(Dataset records)

-*-

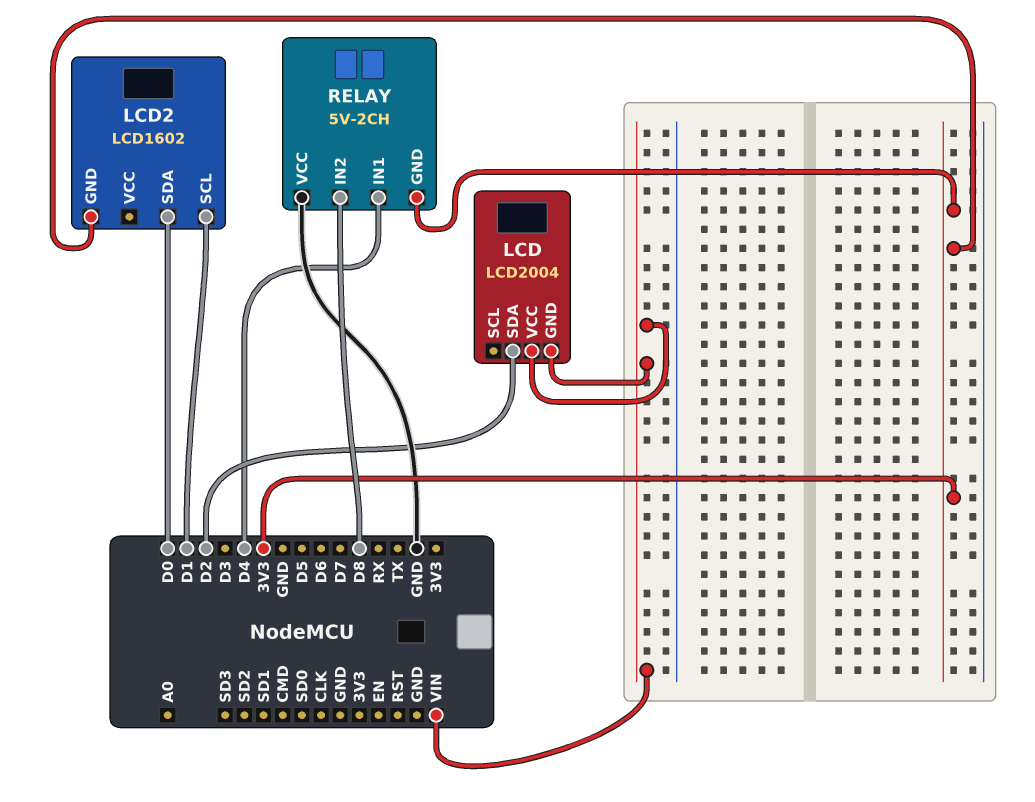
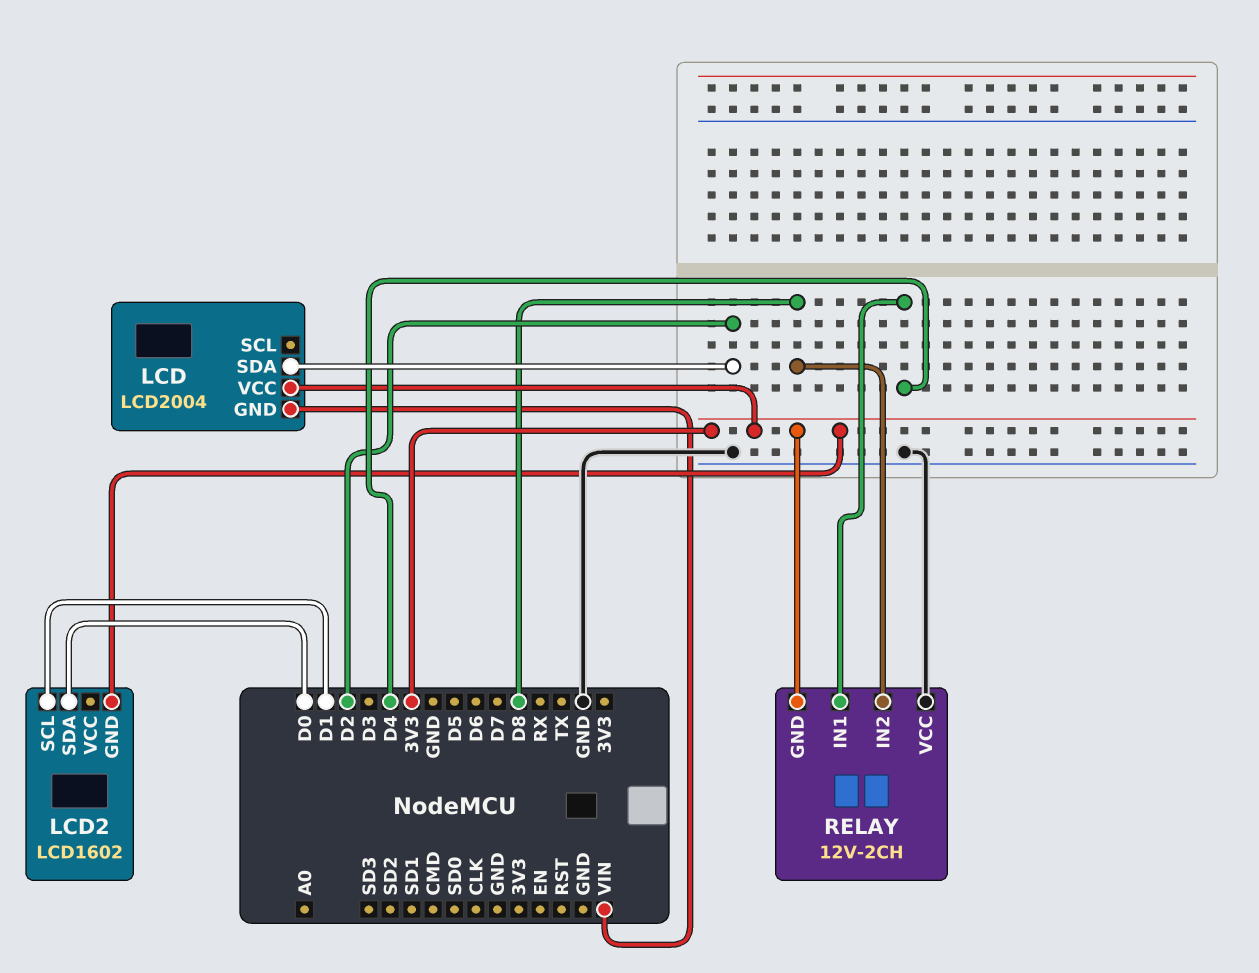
LCD pin VCC: VIN -> 3V3
RELAY: 5V-2CH -> 12V-2CH

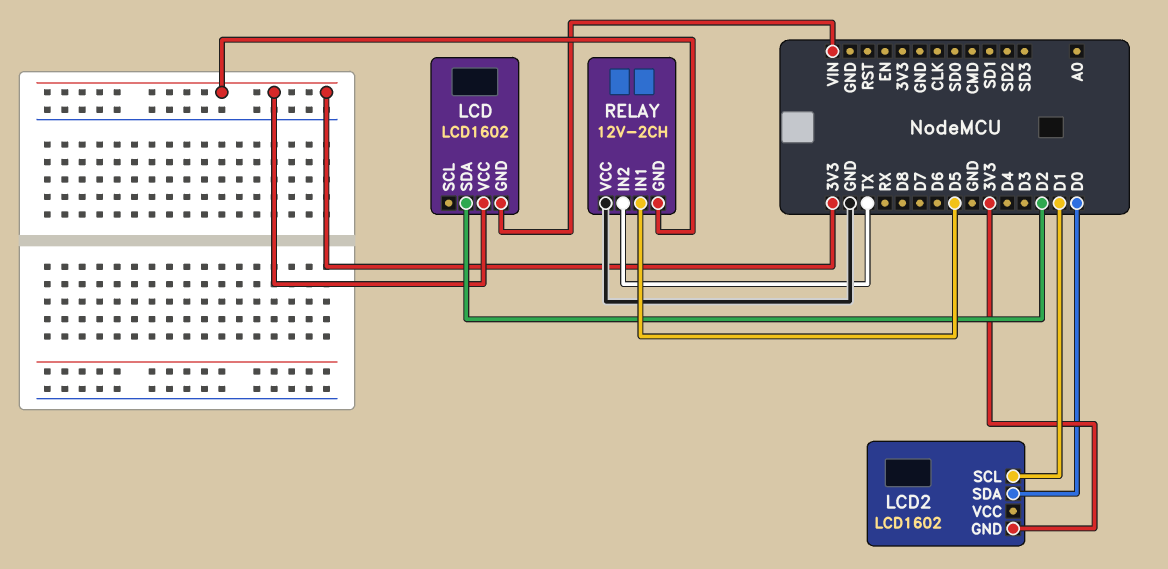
LCD: LCD2004 -> LCD1602
RELAY pin IN1: D4 -> D5
RELAY pin IN2: D8 -> TX

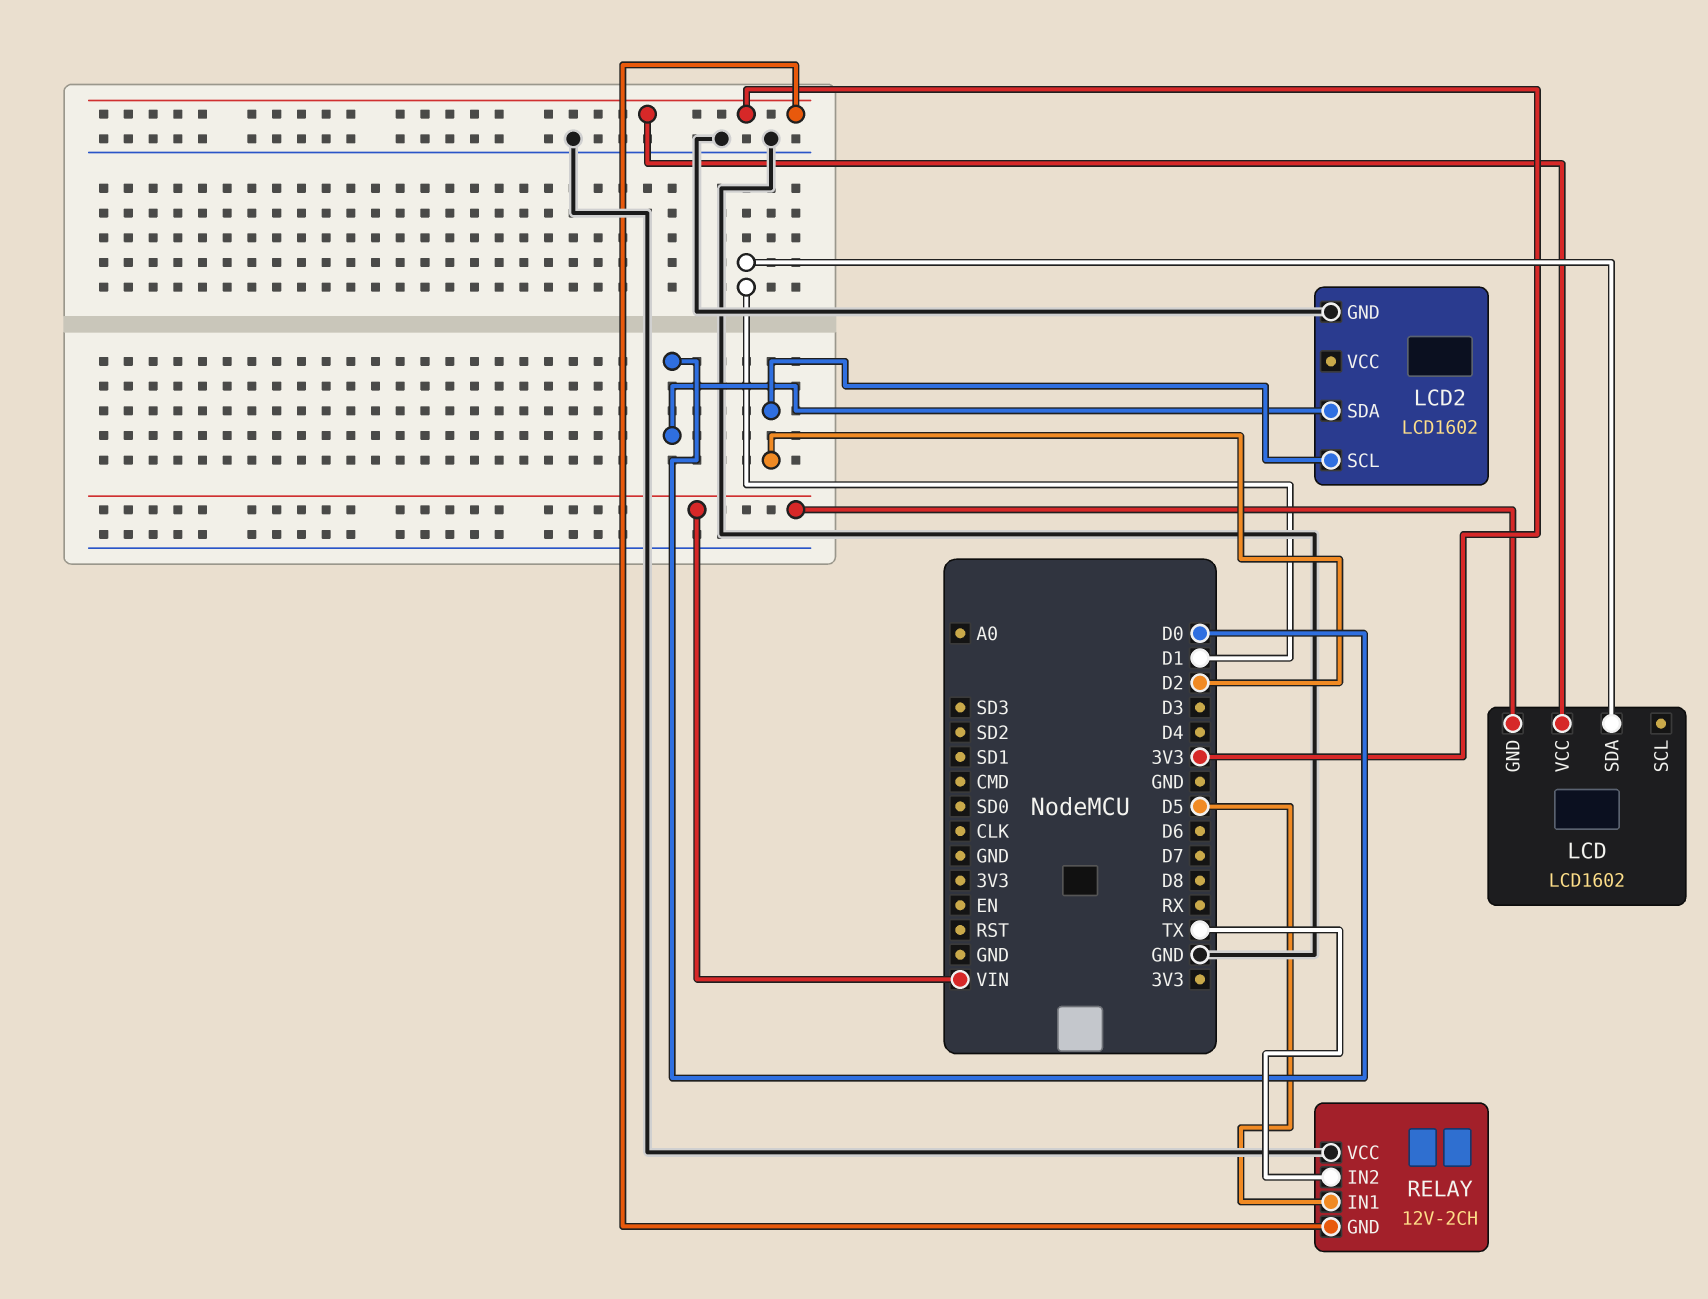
LCD pin SDA: D2 -> D1
LCD2 pin GND: 3V3 -> GND
LCD2 pin SCL: D1 -> D2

-*-

→ EXERCISE REQUIREMENTS:
Each line in the data that holds the string "RELAY" should be found and copied.

→ FINAL ANSWER:
RELAY: 5V-2CH -> 12V-2CH
RELAY pin IN1: D4 -> D5
RELAY pin IN2: D8 -> TX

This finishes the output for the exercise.